### Extracted entries
-.-.-
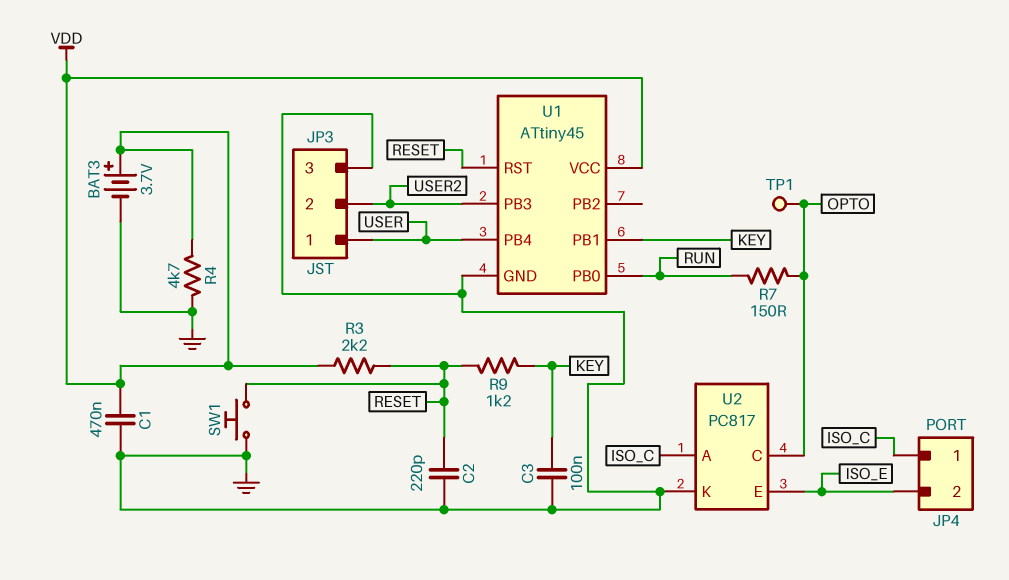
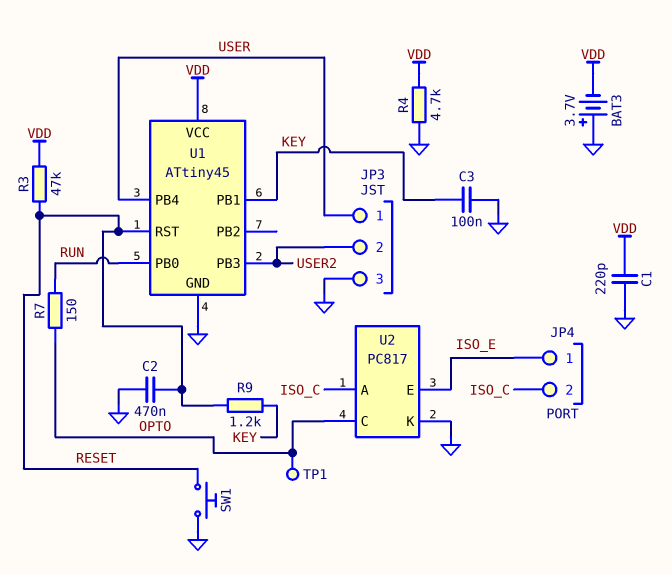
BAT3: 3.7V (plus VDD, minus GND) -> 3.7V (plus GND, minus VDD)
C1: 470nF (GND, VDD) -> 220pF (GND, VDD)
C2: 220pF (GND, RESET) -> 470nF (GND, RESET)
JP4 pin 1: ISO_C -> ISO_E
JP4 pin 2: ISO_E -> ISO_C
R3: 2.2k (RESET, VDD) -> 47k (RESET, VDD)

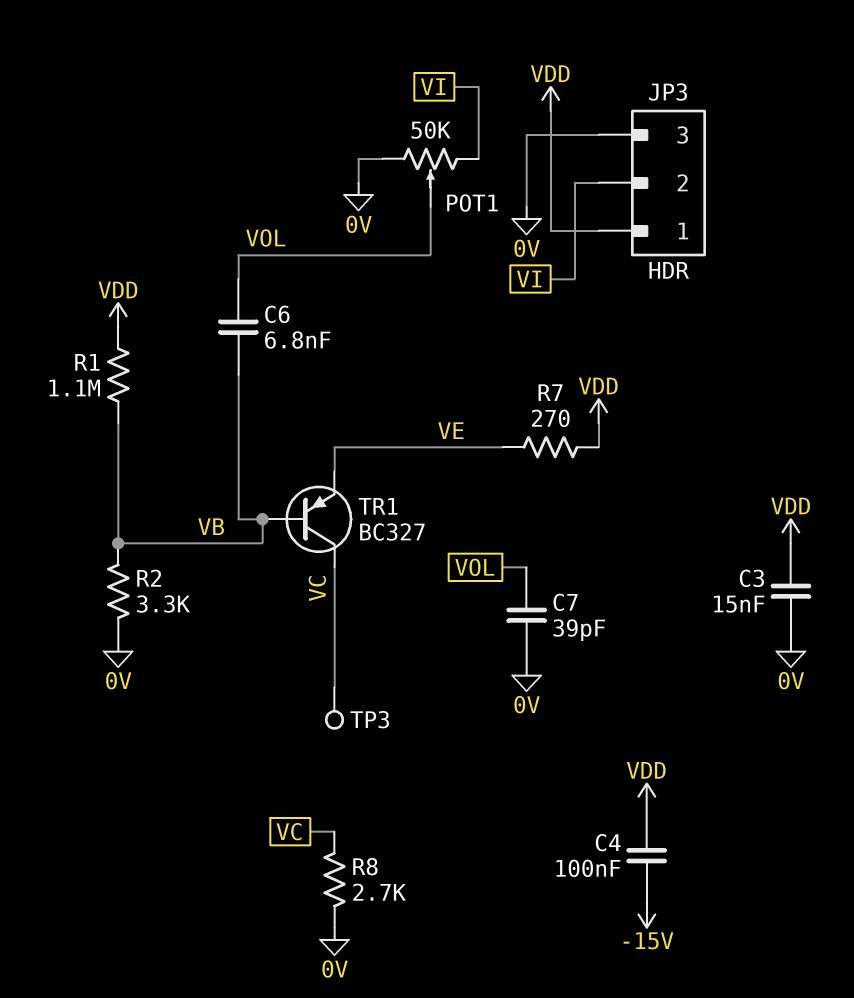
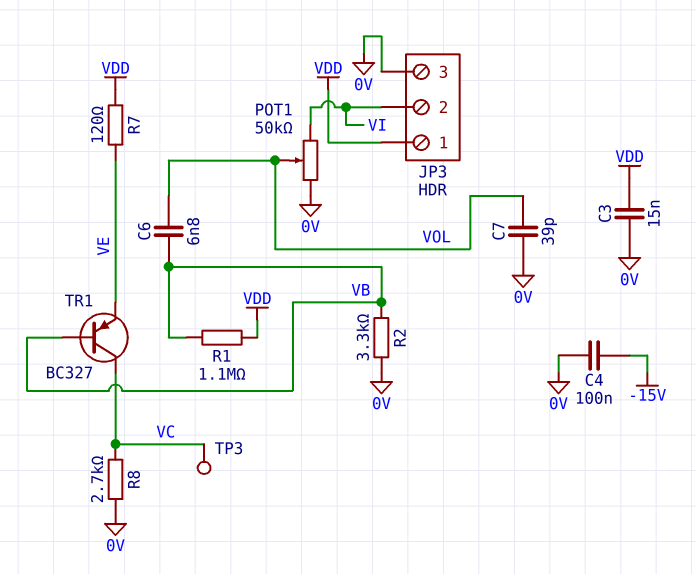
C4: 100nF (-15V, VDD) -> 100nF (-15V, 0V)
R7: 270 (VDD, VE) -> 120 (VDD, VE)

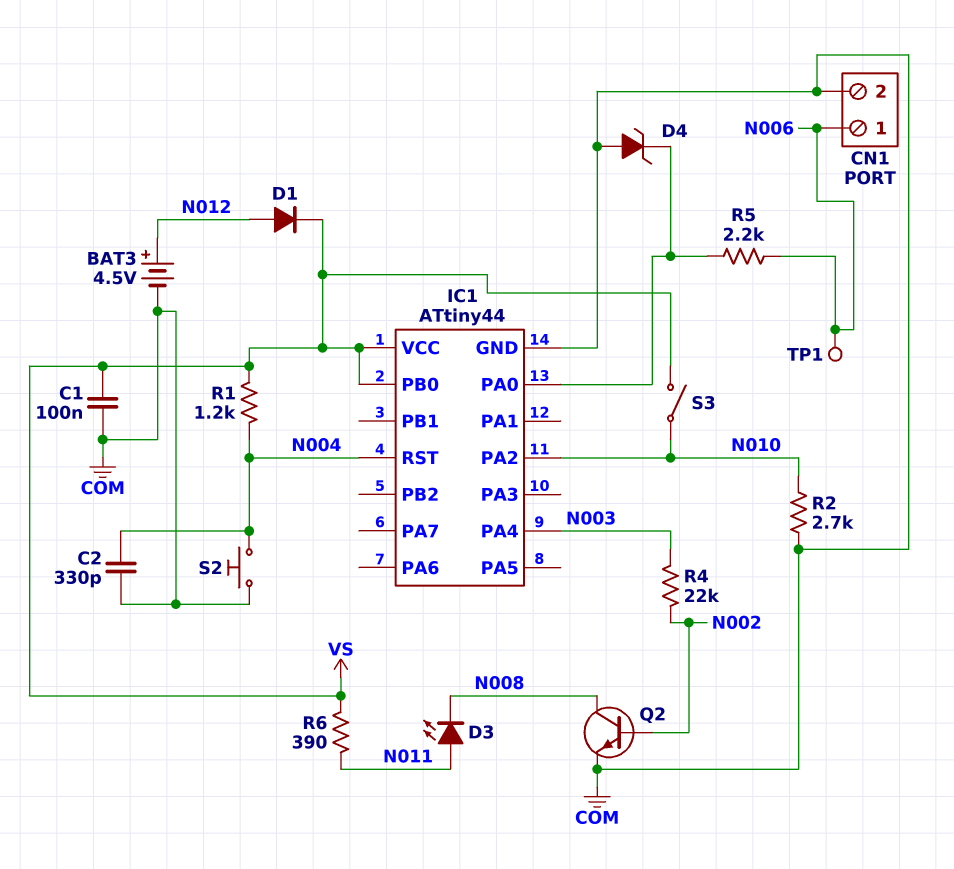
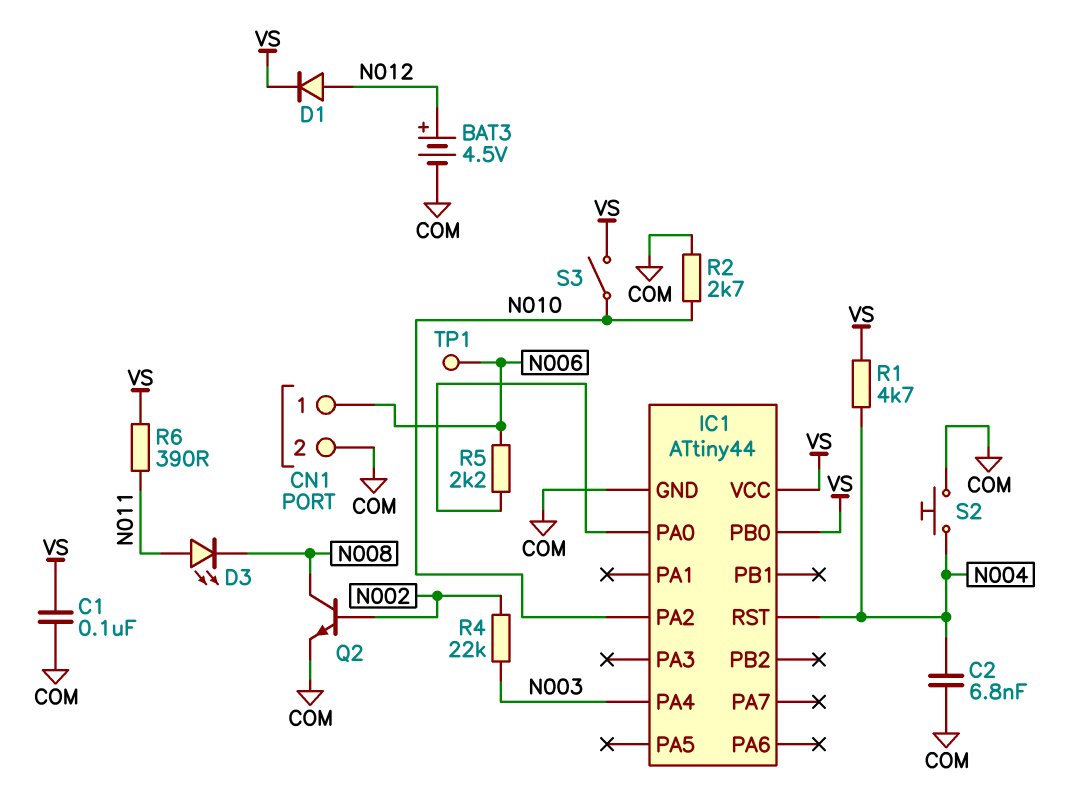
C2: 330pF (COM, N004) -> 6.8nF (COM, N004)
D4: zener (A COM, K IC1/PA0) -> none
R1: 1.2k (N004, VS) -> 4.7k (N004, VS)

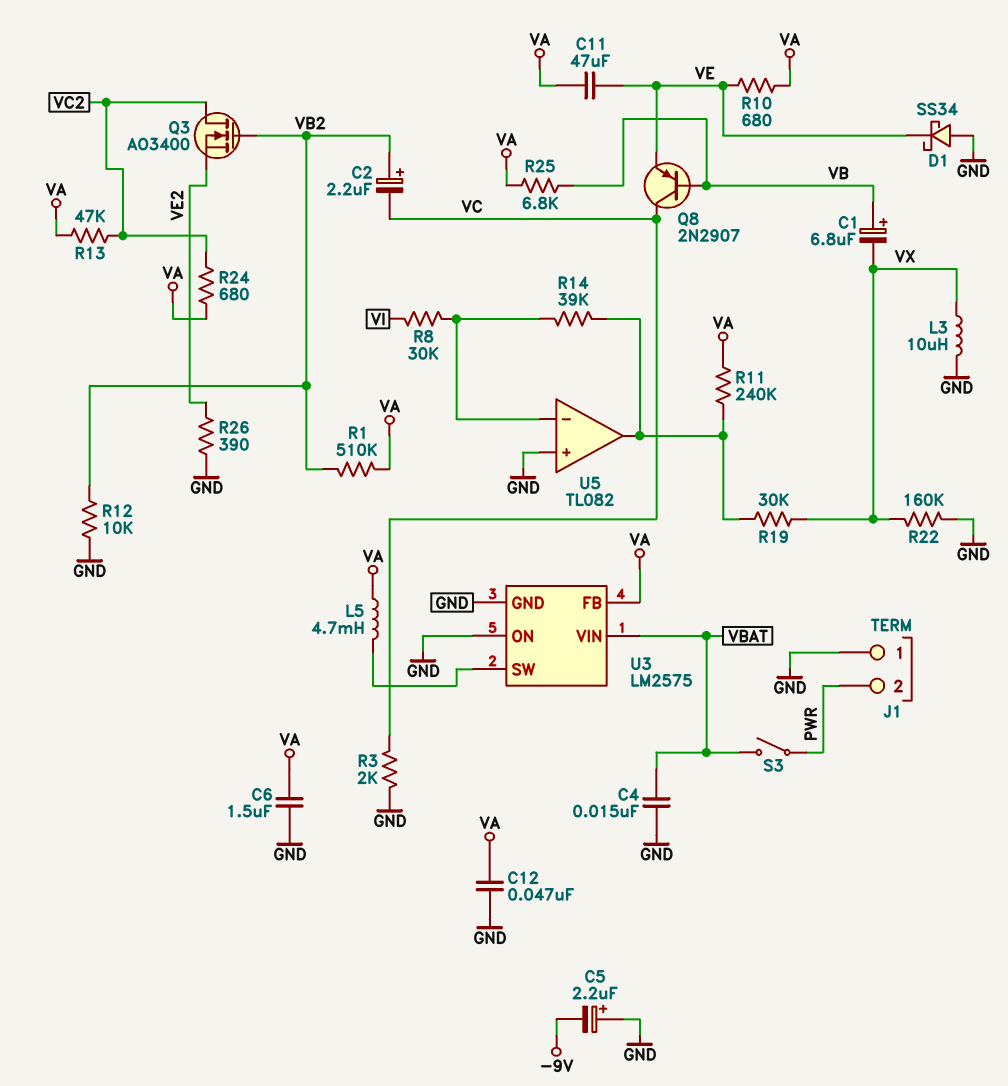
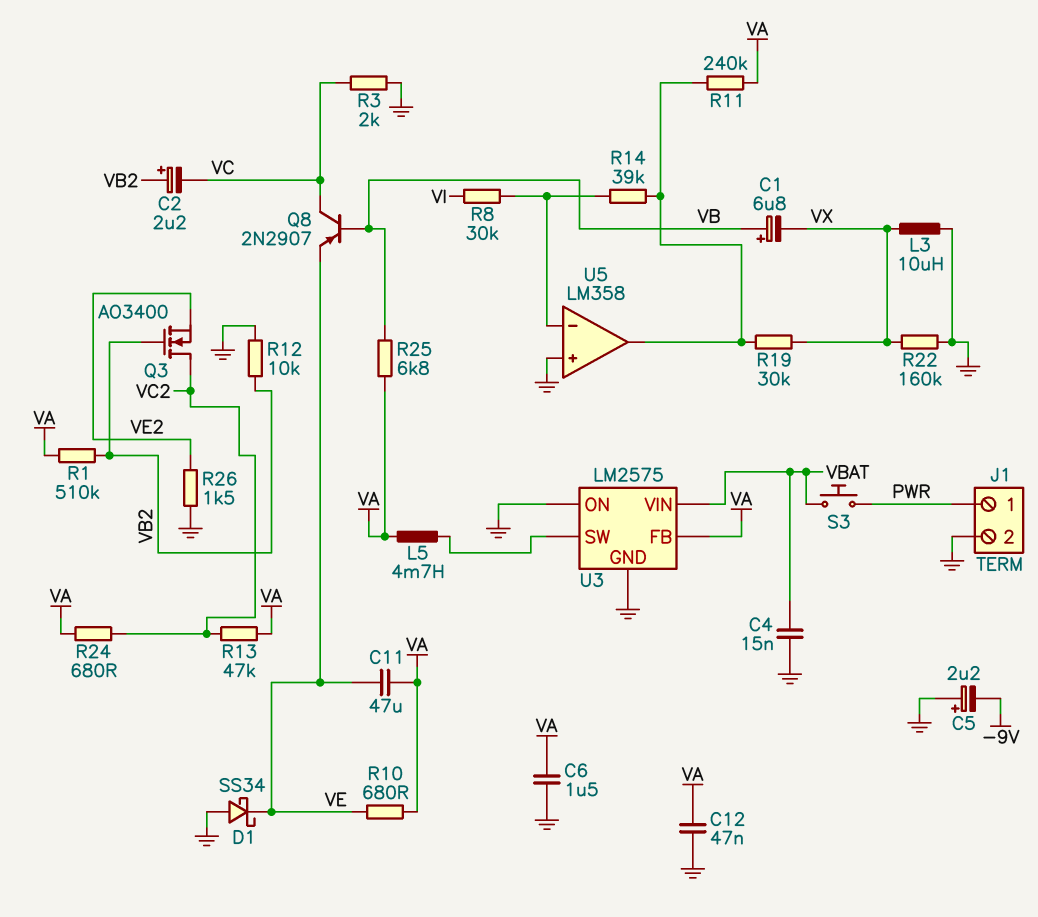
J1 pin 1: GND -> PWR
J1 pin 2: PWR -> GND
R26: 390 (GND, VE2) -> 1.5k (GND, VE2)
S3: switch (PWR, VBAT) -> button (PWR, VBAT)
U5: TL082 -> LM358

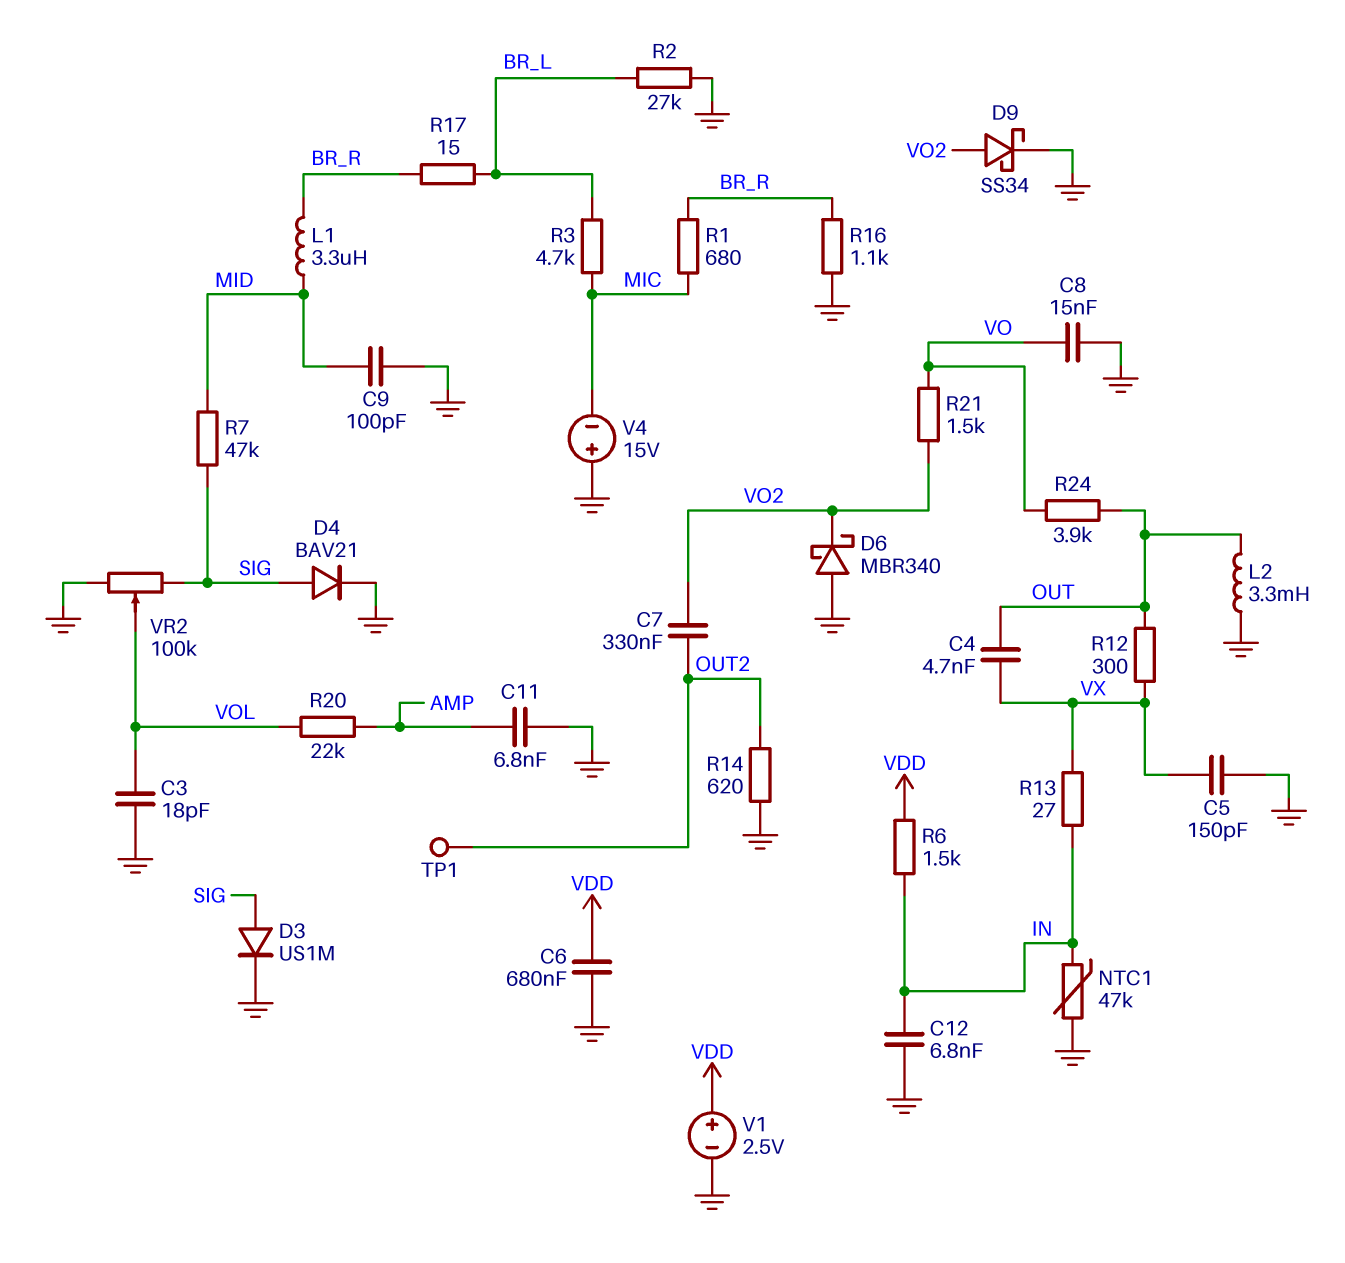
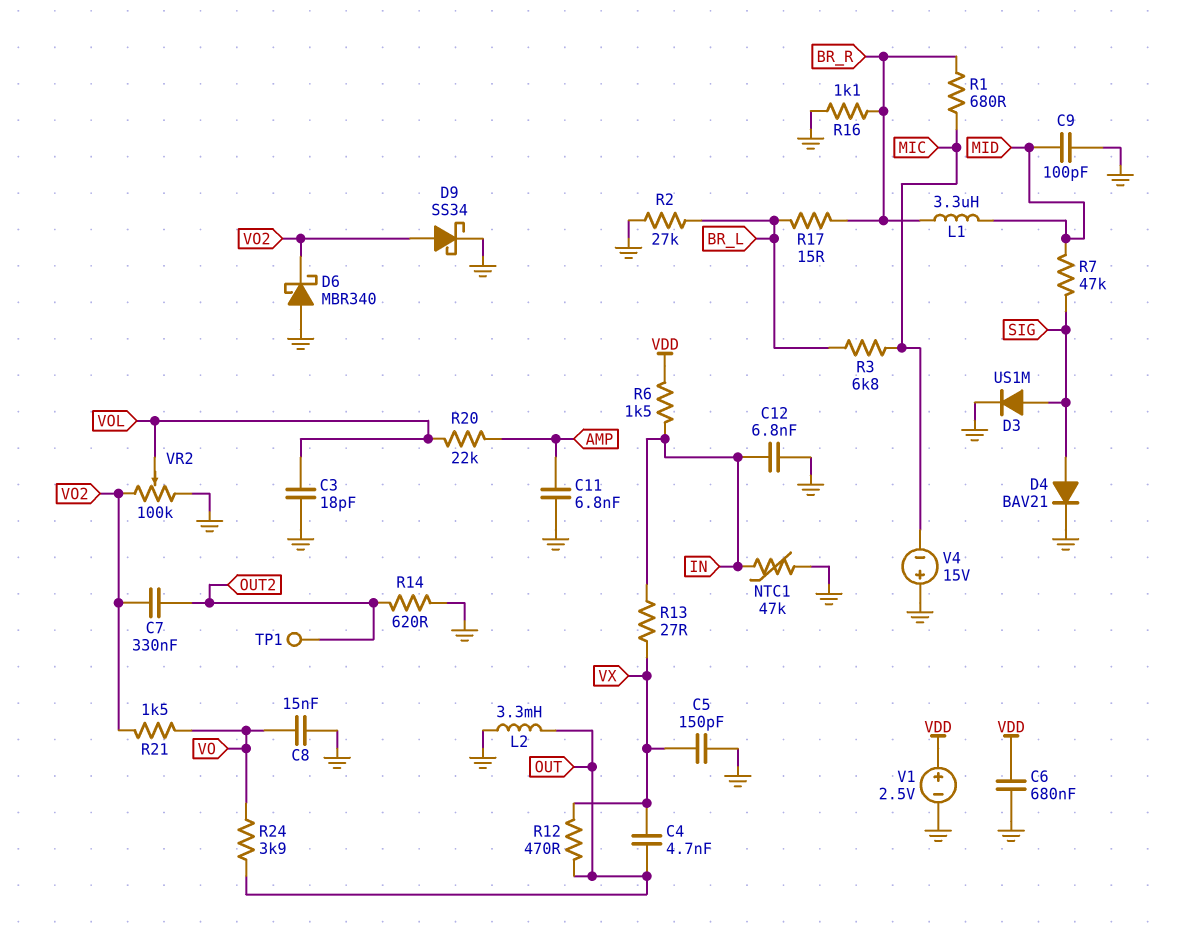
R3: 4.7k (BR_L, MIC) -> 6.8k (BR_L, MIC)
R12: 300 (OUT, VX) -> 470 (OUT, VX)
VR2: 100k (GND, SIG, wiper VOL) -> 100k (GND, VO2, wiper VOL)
-.-.-
### Problem requirements
Please reproduce exactly and only the lines from the first line of the records through the line containing "R26: 390 (GND, VE2) -> 1.5k (GND, VE2)", both included, omitting any pictures.

### Written answer
BAT3: 3.7V (plus VDD, minus GND) -> 3.7V (plus GND, minus VDD)
C1: 470nF (GND, VDD) -> 220pF (GND, VDD)
C2: 220pF (GND, RESET) -> 470nF (GND, RESET)
JP4 pin 1: ISO_C -> ISO_E
JP4 pin 2: ISO_E -> ISO_C
R3: 2.2k (RESET, VDD) -> 47k (RESET, VDD)

C4: 100nF (-15V, VDD) -> 100nF (-15V, 0V)
R7: 270 (VDD, VE) -> 120 (VDD, VE)

C2: 330pF (COM, N004) -> 6.8nF (COM, N004)
D4: zener (A COM, K IC1/PA0) -> none
R1: 1.2k (N004, VS) -> 4.7k (N004, VS)

J1 pin 1: GND -> PWR
J1 pin 2: PWR -> GND
R26: 390 (GND, VE2) -> 1.5k (GND, VE2)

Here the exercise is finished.